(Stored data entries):
....
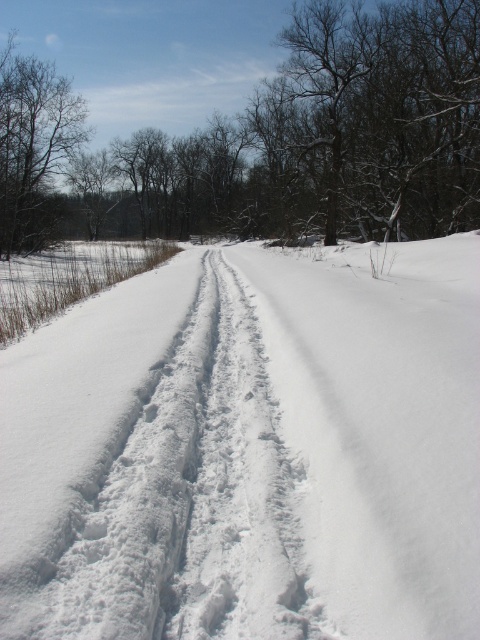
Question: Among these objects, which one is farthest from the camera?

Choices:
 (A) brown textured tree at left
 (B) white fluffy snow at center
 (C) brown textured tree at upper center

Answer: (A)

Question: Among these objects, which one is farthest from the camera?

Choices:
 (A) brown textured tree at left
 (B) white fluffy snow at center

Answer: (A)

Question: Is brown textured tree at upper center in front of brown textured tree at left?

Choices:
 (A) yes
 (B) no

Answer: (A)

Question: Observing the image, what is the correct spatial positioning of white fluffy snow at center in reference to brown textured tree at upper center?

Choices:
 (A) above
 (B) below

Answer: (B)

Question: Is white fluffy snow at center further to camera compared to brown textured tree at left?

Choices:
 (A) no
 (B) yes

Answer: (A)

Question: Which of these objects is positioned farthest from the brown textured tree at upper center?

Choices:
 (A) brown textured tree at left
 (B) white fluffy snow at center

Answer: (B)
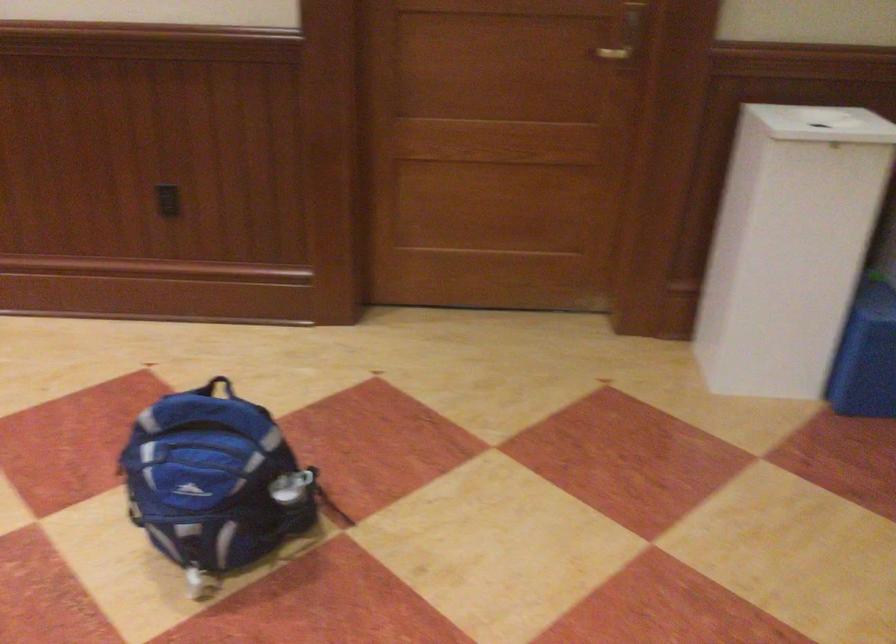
....
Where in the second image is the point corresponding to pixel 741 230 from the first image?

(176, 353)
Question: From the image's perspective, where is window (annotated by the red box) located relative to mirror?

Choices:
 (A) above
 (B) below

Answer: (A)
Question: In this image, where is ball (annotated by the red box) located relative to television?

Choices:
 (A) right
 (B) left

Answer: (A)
....
(Problem to work on):
Present as a numbered list the lines of the material from the line containing "Question: Is white" up to and including the line containing "Question: Which of", leaving out any blank lines.

(Written response):
1. Question: Is white fluffy snow at center further to camera compared to brown textured tree at left?
2. Choices:
3.  (A) no
4.  (B) yes
5. Answer: (A)
6. Question: Which of these objects is positioned farthest from the brown textured tree at upper center?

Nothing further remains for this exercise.